[Given entries — start]
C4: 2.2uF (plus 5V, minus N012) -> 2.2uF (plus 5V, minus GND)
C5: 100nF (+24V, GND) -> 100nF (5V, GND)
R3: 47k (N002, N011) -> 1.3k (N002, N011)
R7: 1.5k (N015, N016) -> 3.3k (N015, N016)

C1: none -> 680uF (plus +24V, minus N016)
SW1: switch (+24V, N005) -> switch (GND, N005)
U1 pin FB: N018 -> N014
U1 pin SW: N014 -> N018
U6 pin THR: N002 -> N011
[Given entries — finish]
[Given entries — start]
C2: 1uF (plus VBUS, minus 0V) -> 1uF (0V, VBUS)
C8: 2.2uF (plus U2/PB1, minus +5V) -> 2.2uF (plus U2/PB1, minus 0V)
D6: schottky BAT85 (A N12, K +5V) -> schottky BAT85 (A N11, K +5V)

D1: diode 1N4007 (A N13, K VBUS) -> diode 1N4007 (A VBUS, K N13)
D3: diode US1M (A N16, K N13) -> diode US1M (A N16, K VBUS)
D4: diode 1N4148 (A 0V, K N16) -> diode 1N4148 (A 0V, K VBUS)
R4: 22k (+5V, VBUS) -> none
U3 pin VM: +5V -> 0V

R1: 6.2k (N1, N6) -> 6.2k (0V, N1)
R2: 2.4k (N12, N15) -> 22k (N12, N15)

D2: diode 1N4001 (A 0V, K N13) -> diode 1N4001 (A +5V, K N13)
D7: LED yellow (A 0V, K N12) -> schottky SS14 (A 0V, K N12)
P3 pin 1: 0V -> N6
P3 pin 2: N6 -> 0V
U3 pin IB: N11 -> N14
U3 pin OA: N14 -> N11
[Given entries — finish]
[Given entries — start]
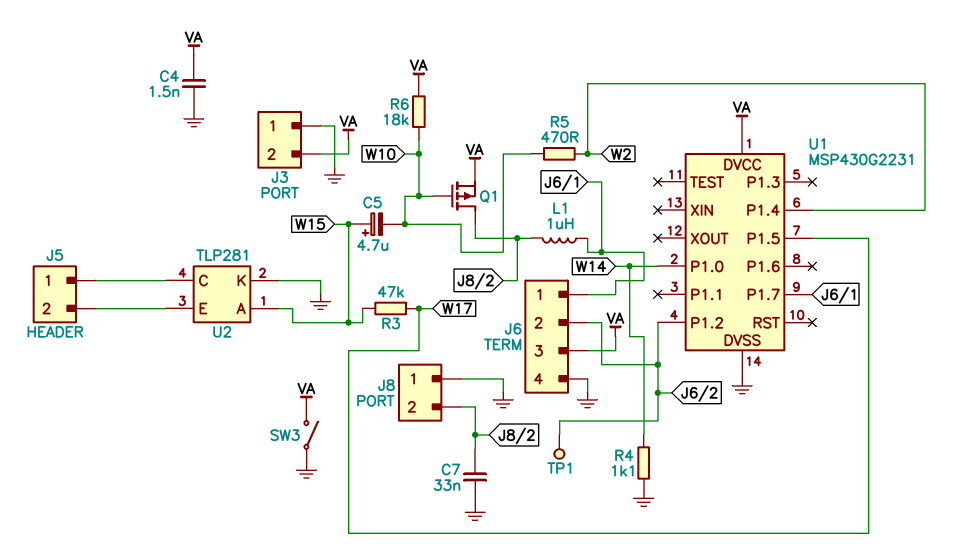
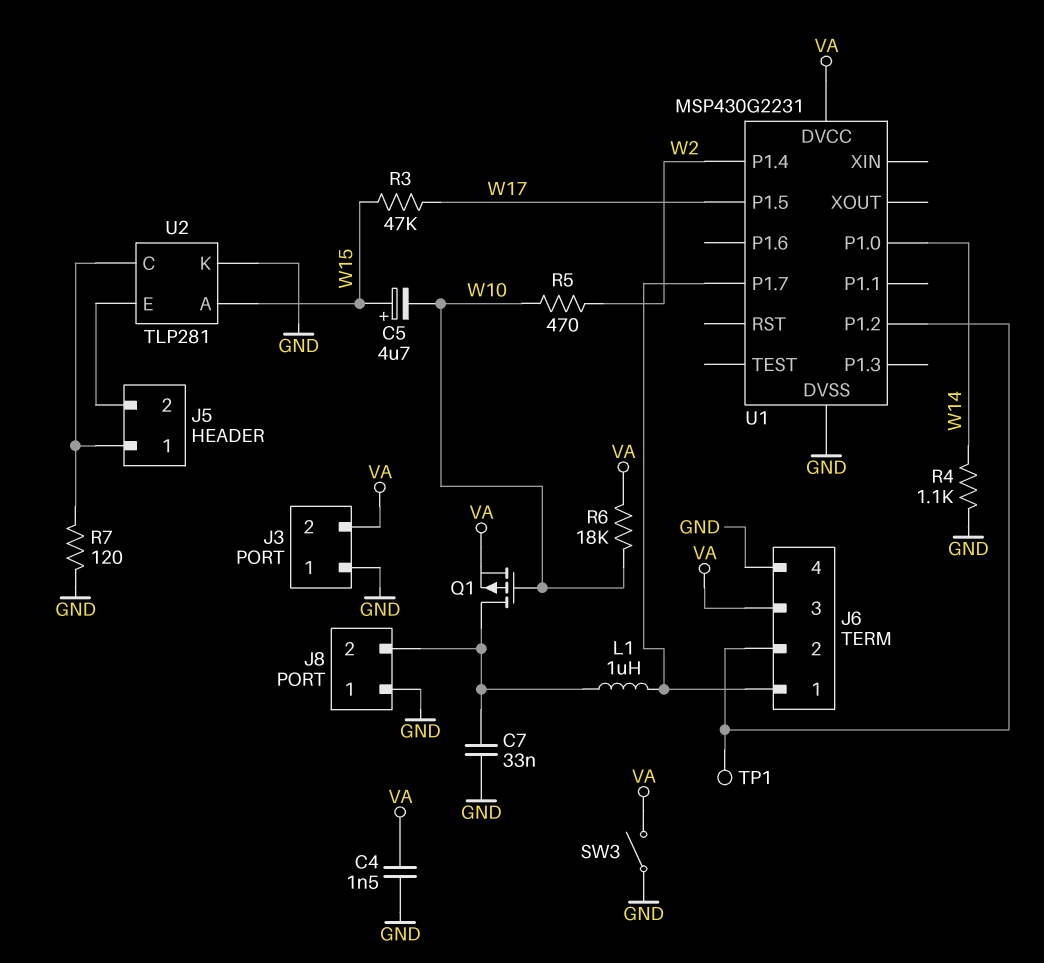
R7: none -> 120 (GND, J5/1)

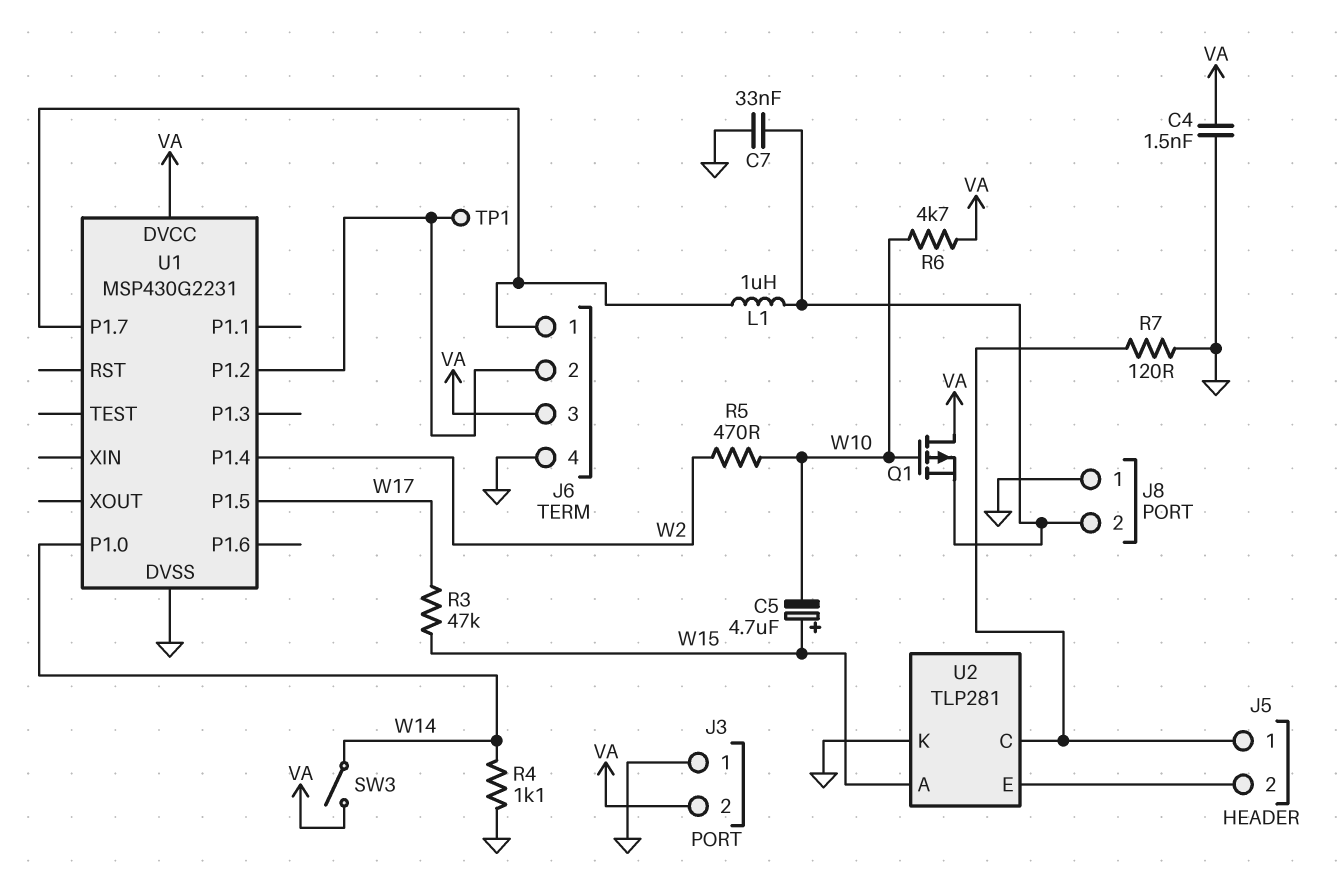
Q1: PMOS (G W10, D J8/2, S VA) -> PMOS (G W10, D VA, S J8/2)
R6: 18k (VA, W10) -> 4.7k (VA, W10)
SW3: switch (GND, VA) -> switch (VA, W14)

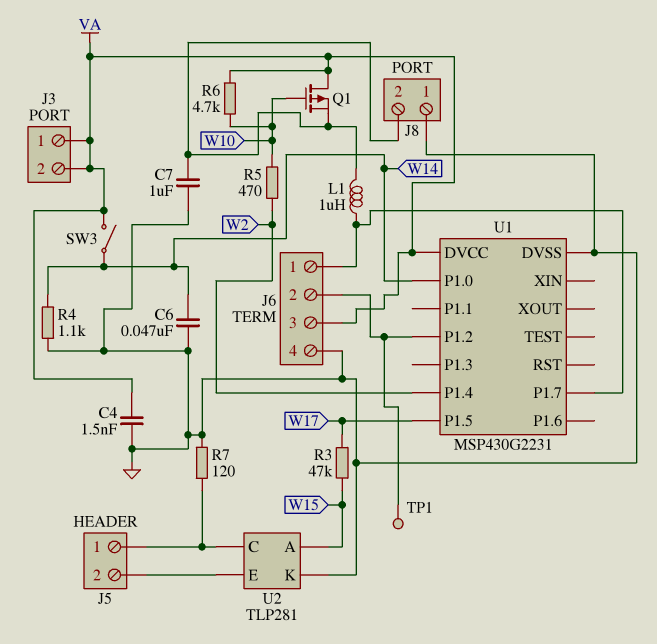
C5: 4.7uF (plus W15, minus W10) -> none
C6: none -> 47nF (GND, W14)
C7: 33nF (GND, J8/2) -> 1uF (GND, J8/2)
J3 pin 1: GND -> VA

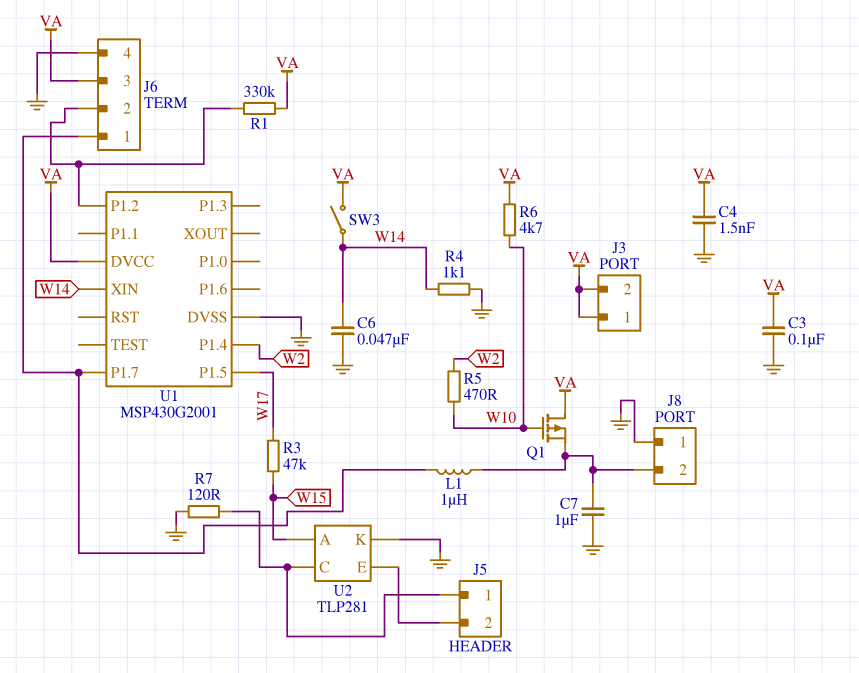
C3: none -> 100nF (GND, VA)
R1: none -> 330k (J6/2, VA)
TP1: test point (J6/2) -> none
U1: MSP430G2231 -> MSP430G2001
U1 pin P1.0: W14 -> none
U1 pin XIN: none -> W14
[Given entries — finish]
--- Exercise ---
Beginning with the line holding "SW1: switch (+24V, N005)" and ending with the line holding "U6 pin THR: N002 -> N011", write out the stretch of material above exactly; add no further lines.

--- Answer box ---
SW1: switch (+24V, N005) -> switch (GND, N005)
U1 pin FB: N018 -> N014
U1 pin SW: N014 -> N018
U6 pin THR: N002 -> N011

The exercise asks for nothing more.